---- Exercise data

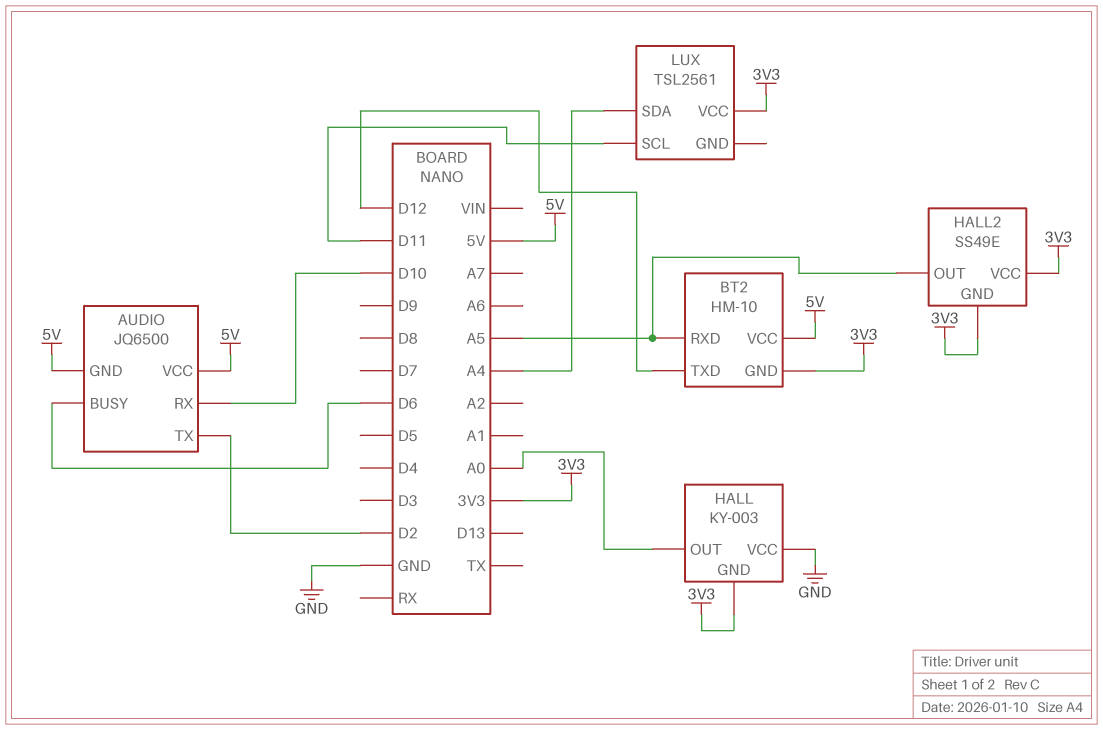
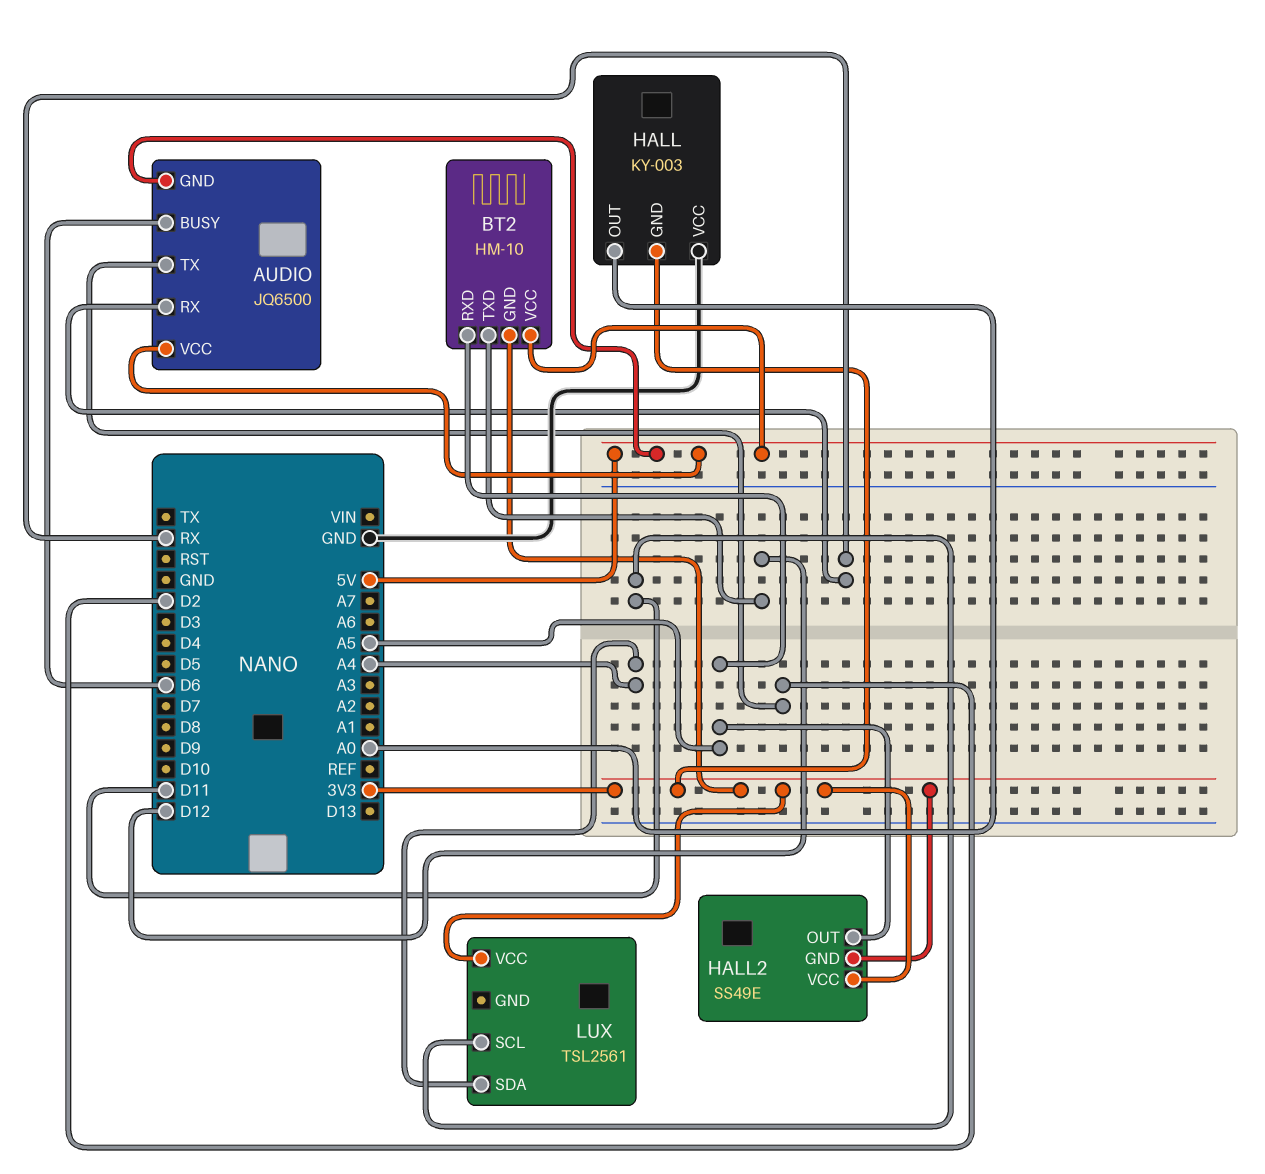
AUDIO pin RX: D10 -> RX

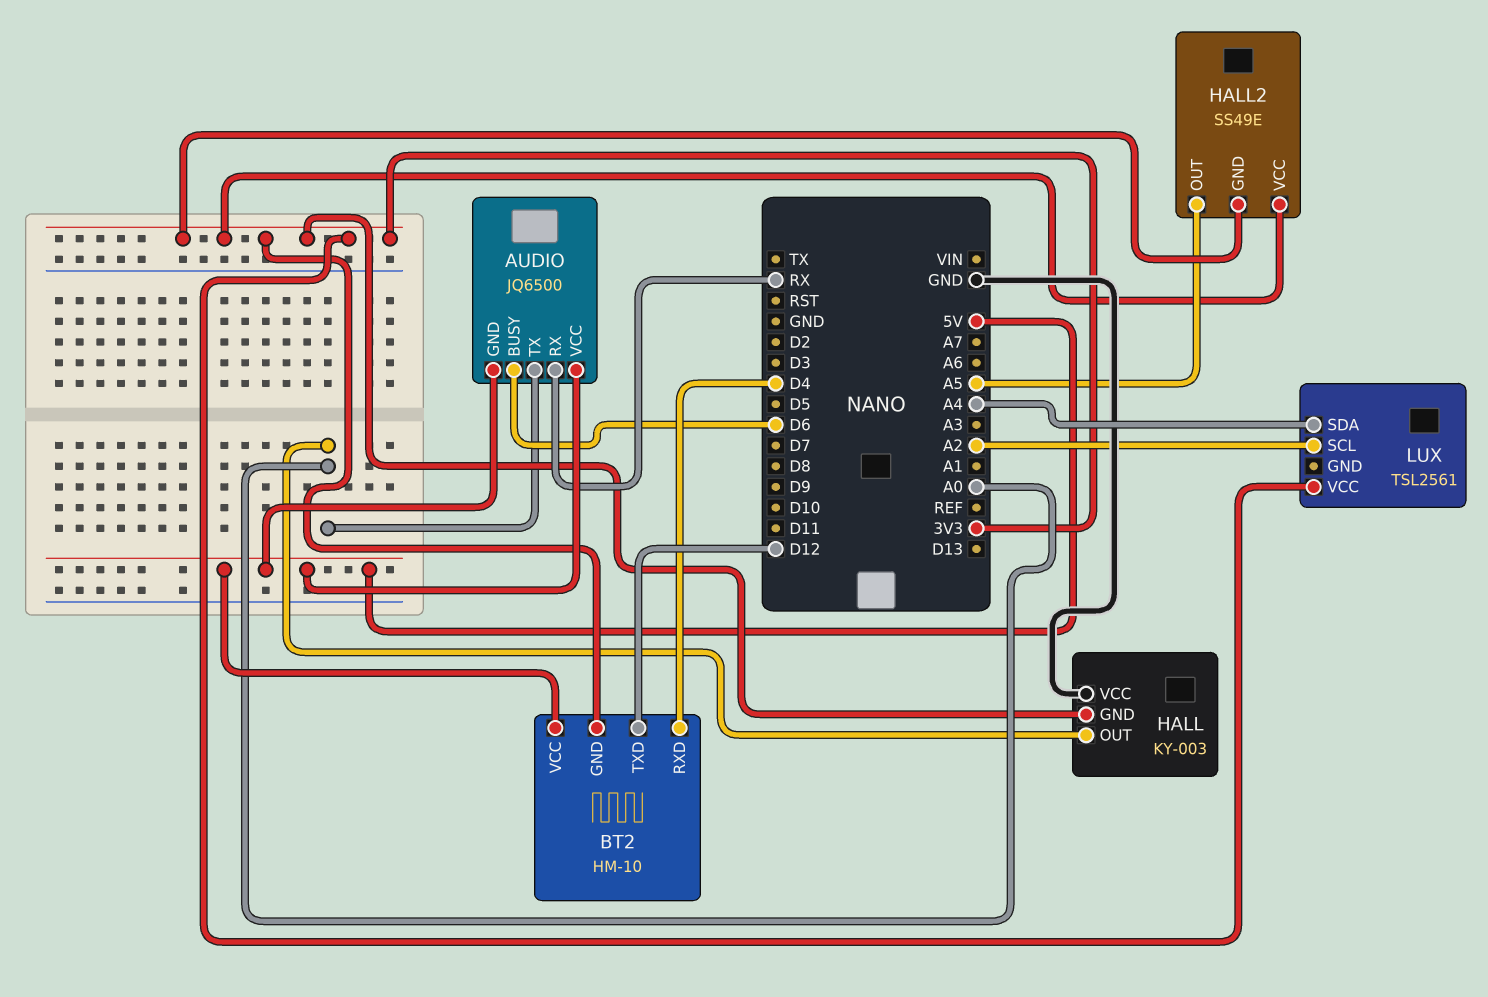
AUDIO pin TX: D2 -> A0
BT2 pin RXD: A5 -> D4
LUX pin SCL: D11 -> A2

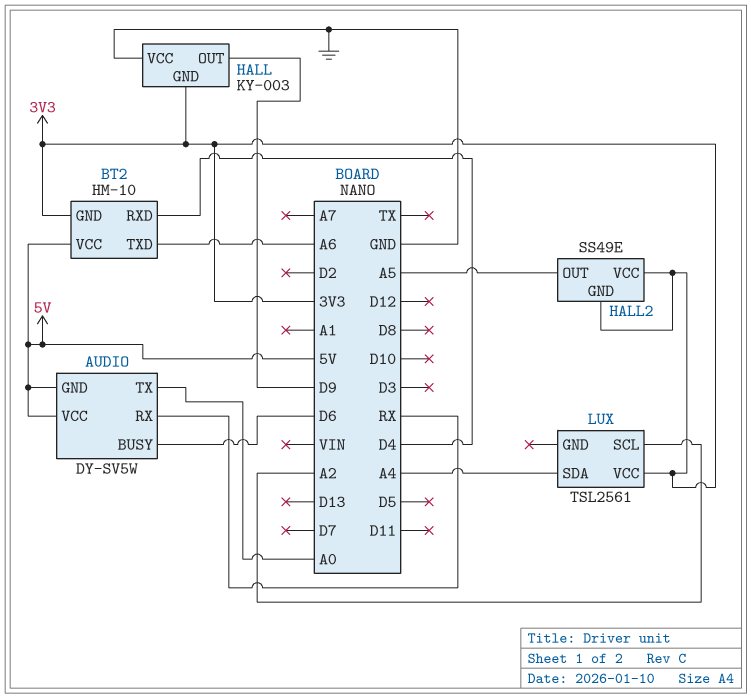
AUDIO: JQ6500 -> DY-SV5W
BT2 pin TXD: D12 -> A6
HALL pin OUT: A0 -> D9

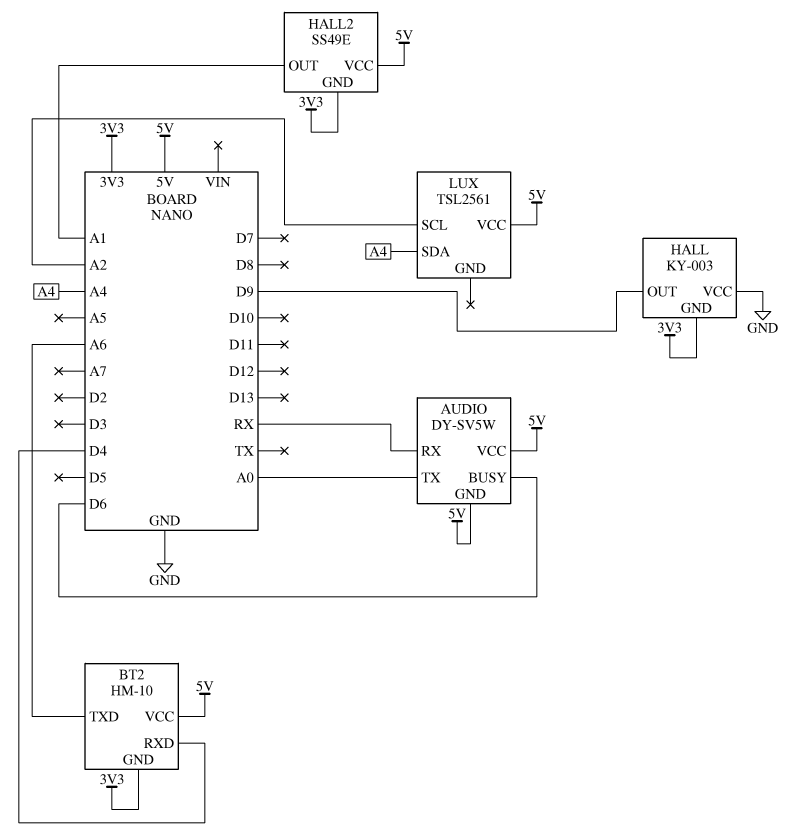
HALL2 pin OUT: A5 -> A1
HALL2 pin VCC: 3V3 -> 5V
LUX pin VCC: 3V3 -> 5V

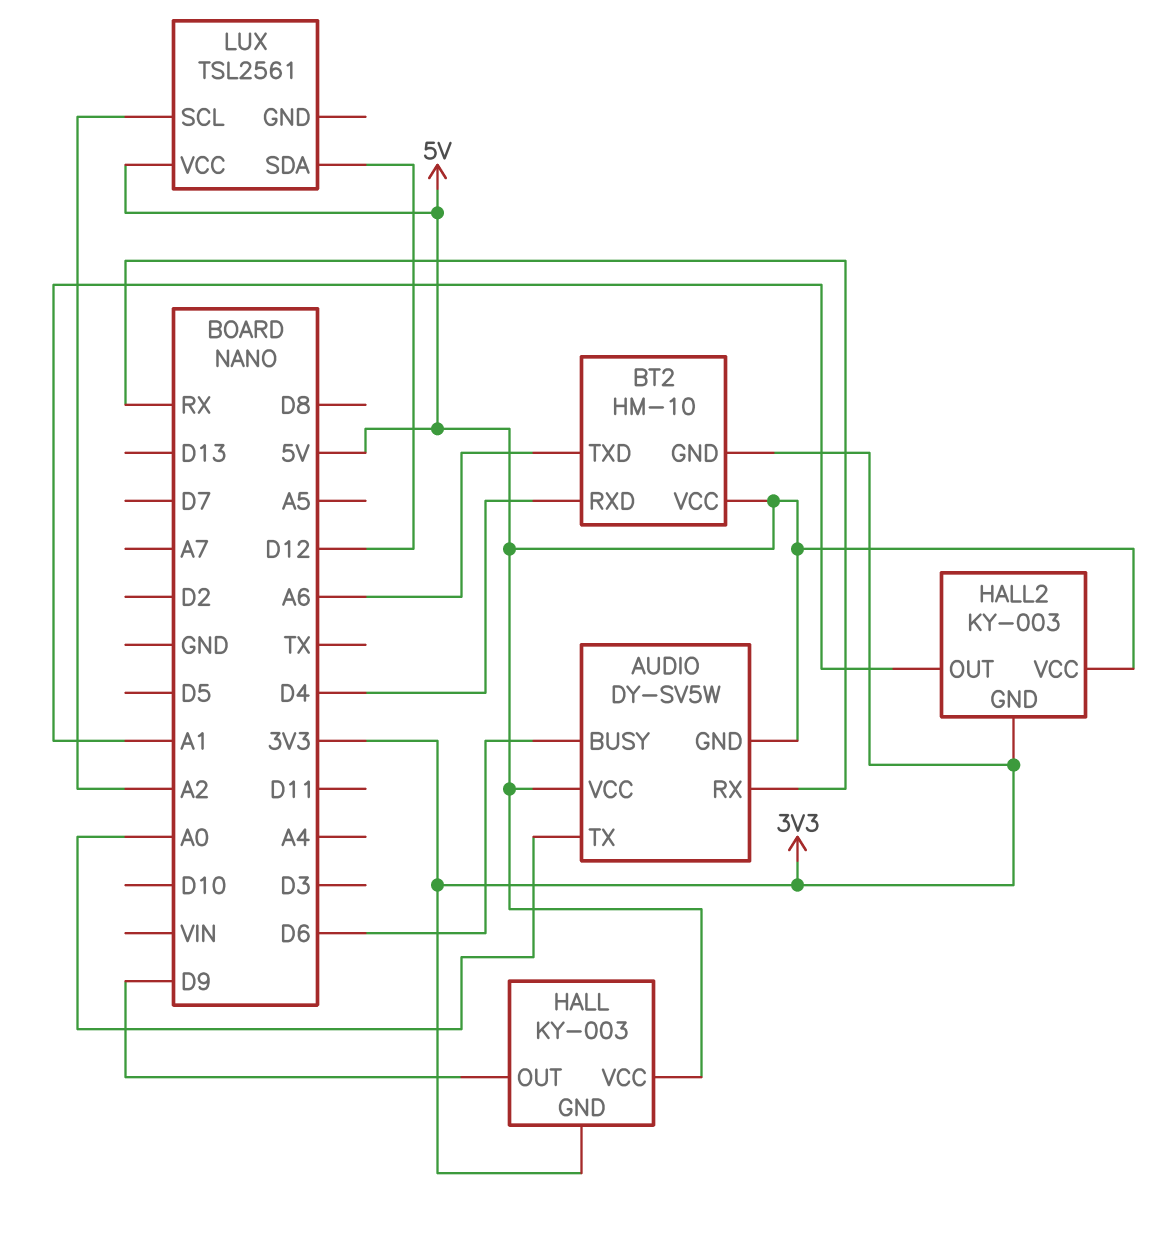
HALL pin VCC: GND -> 5V
HALL2: SS49E -> KY-003
LUX pin SDA: A4 -> D12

--------

- Exercise prompt -
Everything from the line containing "AUDIO pin TX: D2 -> A0" to the final line of the listing above, both ends included, should be transcribed word for word, except for the pictures.

- Result for this exercise -
AUDIO pin TX: D2 -> A0
BT2 pin RXD: A5 -> D4
LUX pin SCL: D11 -> A2

AUDIO: JQ6500 -> DY-SV5W
BT2 pin TXD: D12 -> A6
HALL pin OUT: A0 -> D9

HALL2 pin OUT: A5 -> A1
HALL2 pin VCC: 3V3 -> 5V
LUX pin VCC: 3V3 -> 5V

HALL pin VCC: GND -> 5V
HALL2: SS49E -> KY-003
LUX pin SDA: A4 -> D12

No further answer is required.